WHAT IS EXPECTED: From the entries below, output the line with "(181, 476) = (715, 192): orange" and each following line up to and including the line with "(481, 371) = (353, 176): none", exactly as written.

==== PROVIDED DATA

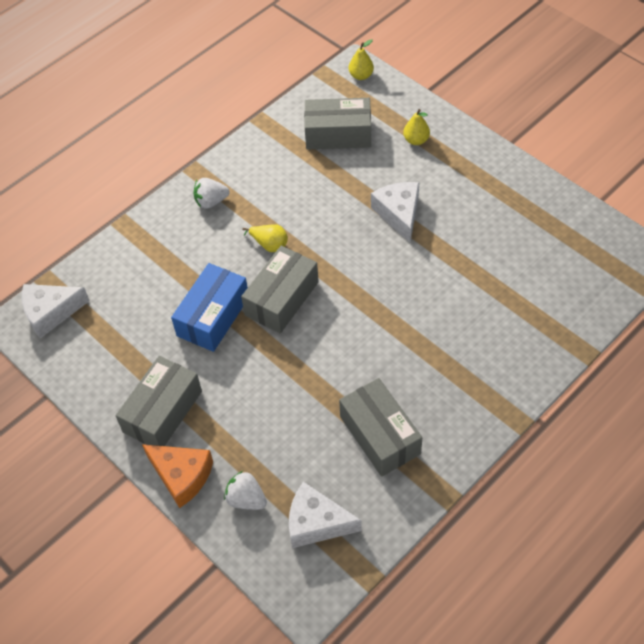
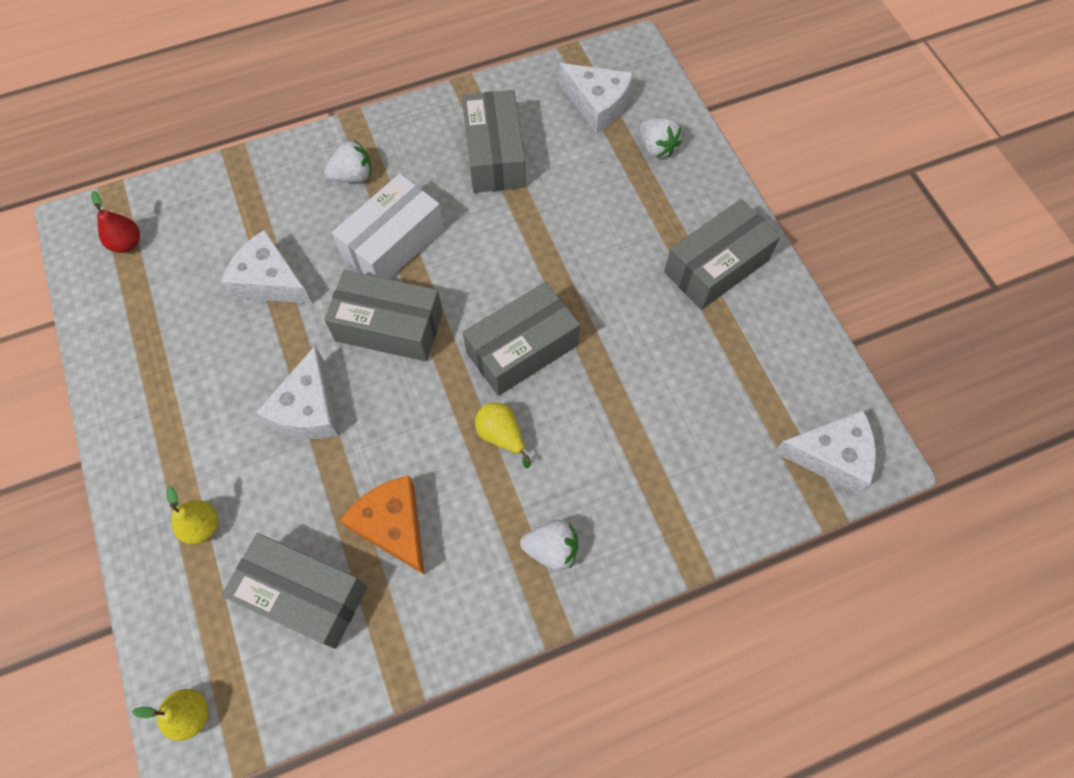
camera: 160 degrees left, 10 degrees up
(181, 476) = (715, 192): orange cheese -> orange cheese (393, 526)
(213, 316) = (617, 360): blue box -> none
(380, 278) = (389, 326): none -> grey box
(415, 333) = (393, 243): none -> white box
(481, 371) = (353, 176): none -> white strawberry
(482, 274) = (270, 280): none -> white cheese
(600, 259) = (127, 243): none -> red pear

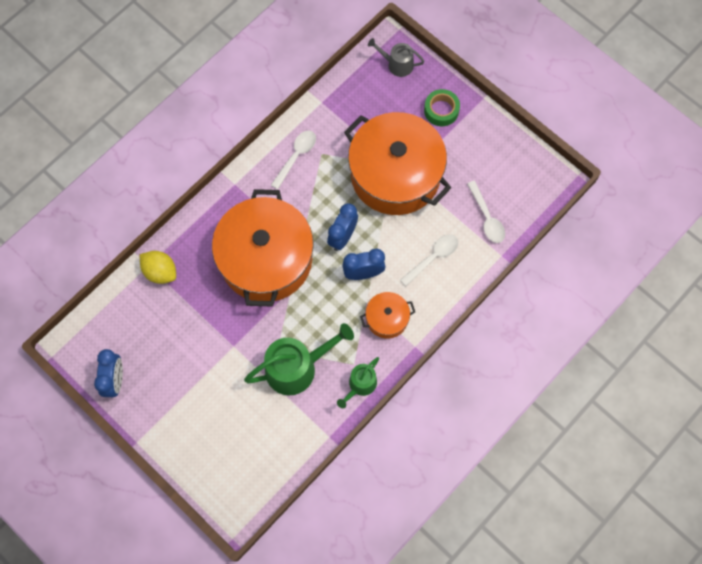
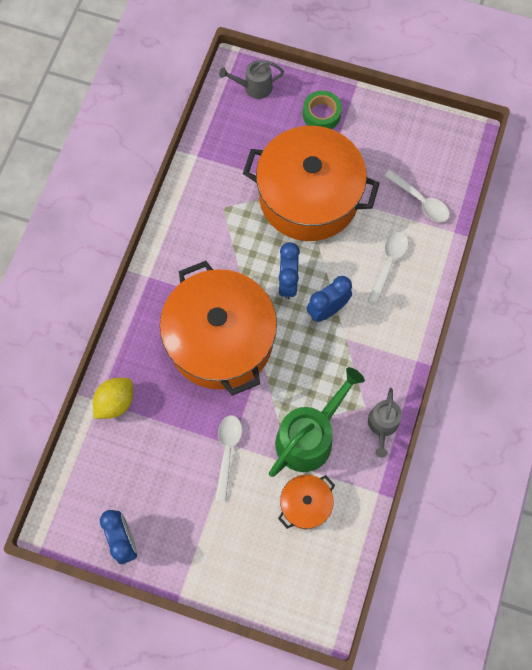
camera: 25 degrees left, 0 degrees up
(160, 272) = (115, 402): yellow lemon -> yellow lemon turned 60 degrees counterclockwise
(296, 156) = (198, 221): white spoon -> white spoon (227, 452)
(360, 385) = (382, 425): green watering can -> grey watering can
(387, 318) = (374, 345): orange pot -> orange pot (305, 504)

========

SOLUTION FOR THIS EXERCISE:
(181, 476) = (715, 192): orange cheese -> orange cheese (393, 526)
(213, 316) = (617, 360): blue box -> none
(380, 278) = (389, 326): none -> grey box
(415, 333) = (393, 243): none -> white box
(481, 371) = (353, 176): none -> white strawberry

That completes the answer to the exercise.